* [Task objective]: The word "tile" marks the lines to report; pull each of them from the listing.

== == ==

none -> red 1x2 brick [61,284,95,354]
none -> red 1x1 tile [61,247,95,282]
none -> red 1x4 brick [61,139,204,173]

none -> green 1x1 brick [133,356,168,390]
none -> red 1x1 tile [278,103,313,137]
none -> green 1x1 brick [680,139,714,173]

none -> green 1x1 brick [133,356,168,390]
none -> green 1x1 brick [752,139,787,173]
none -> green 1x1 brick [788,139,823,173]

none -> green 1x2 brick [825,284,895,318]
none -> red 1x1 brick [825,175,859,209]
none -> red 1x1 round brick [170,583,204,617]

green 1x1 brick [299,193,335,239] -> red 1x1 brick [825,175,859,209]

== == ==

* [Answer to this exercise]:
none -> red 1x1 tile [61,247,95,282]
none -> red 1x1 tile [278,103,313,137]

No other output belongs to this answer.